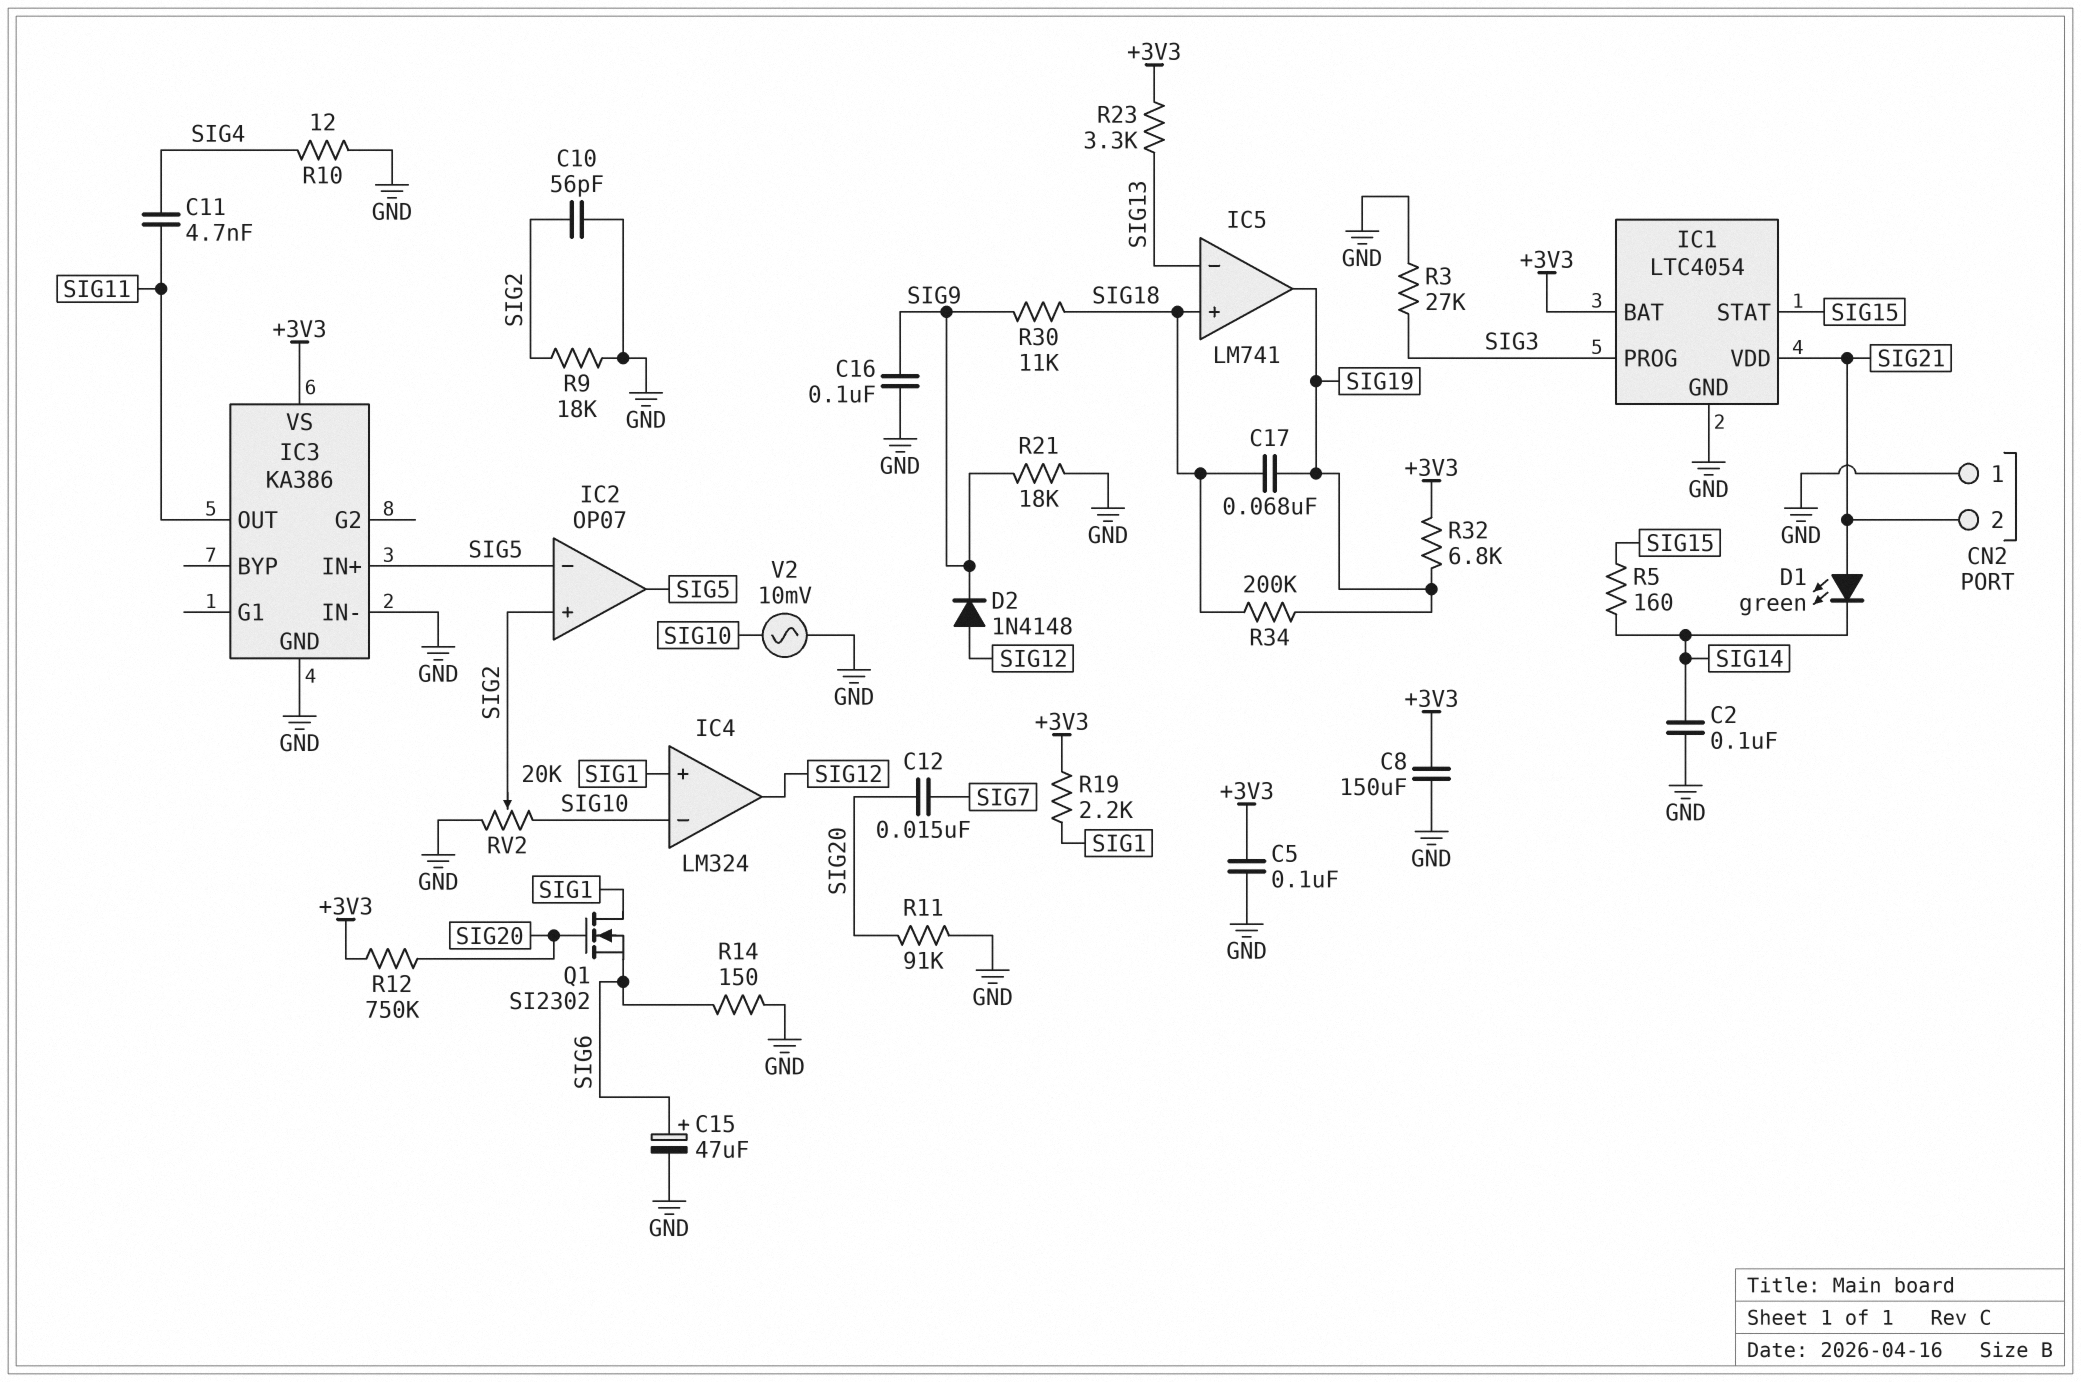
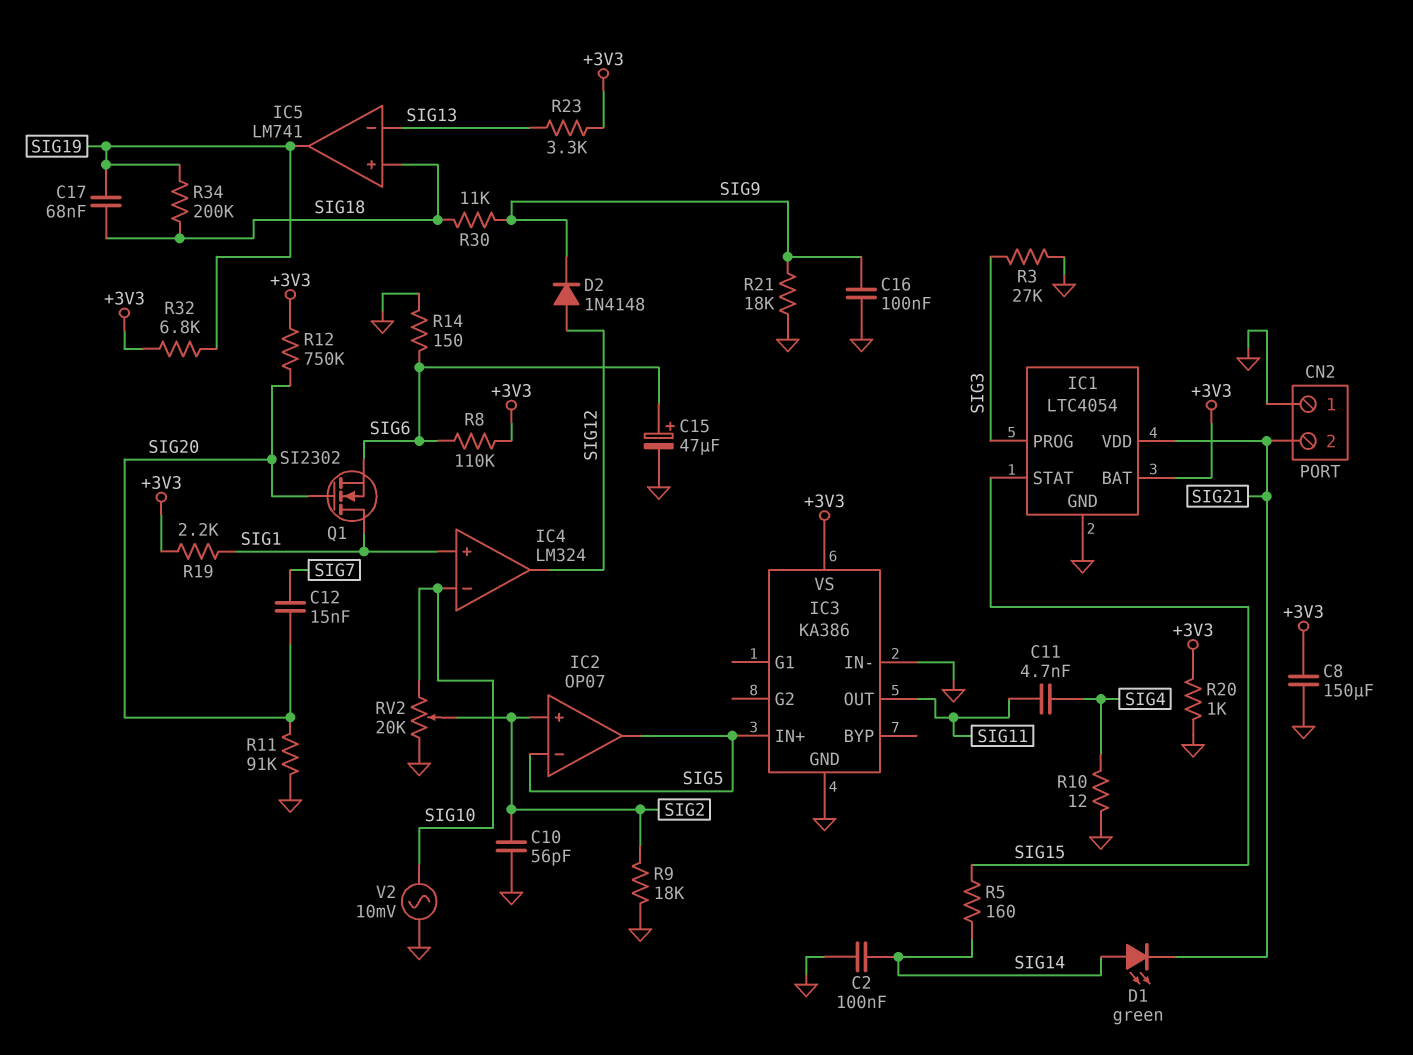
C5: 100nF (+3V3, GND) -> none
D1: LED green (A SIG21, K SIG14) -> LED green (A SIG14, K SIG21)
R8: none -> 110k (+3V3, SIG6)
R20: none -> 1k (+3V3, GND)

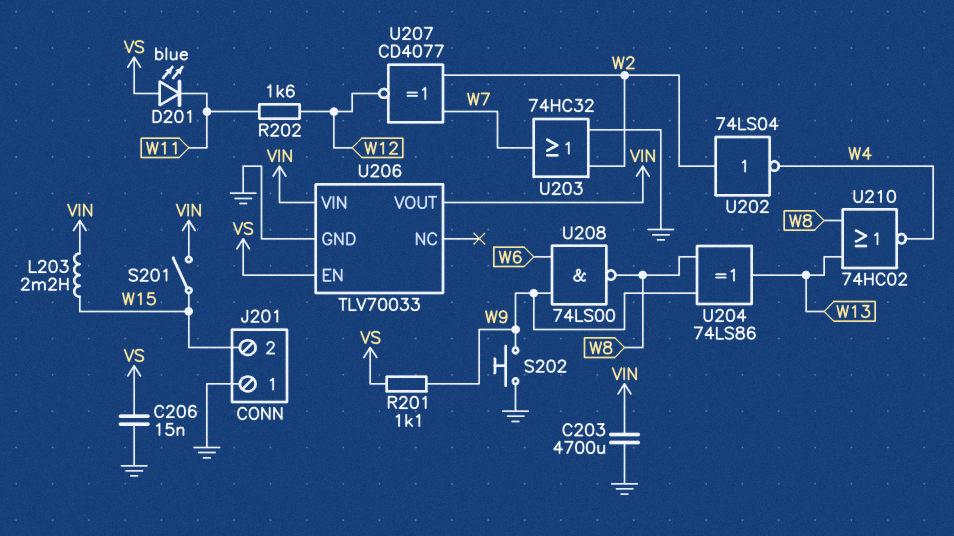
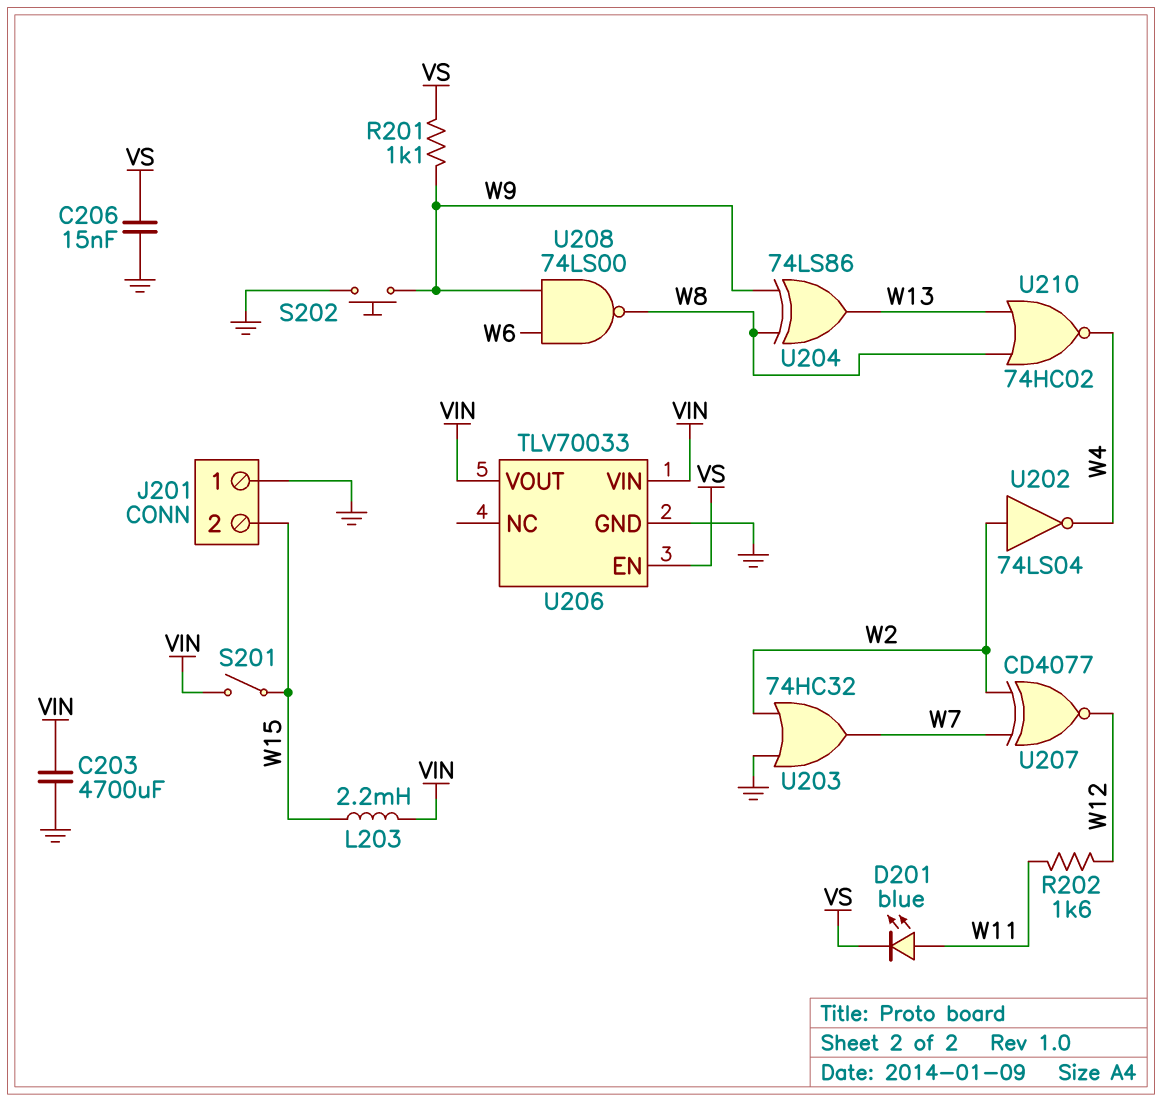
D201: LED blue (A VS, K W11) -> LED blue (A W11, K VS)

## [Exercise]
Transcribe the whole listing, character for character, but not its images.

## [Result of the task]
C5: 100nF (+3V3, GND) -> none
D1: LED green (A SIG21, K SIG14) -> LED green (A SIG14, K SIG21)
R8: none -> 110k (+3V3, SIG6)
R20: none -> 1k (+3V3, GND)

D201: LED blue (A VS, K W11) -> LED blue (A W11, K VS)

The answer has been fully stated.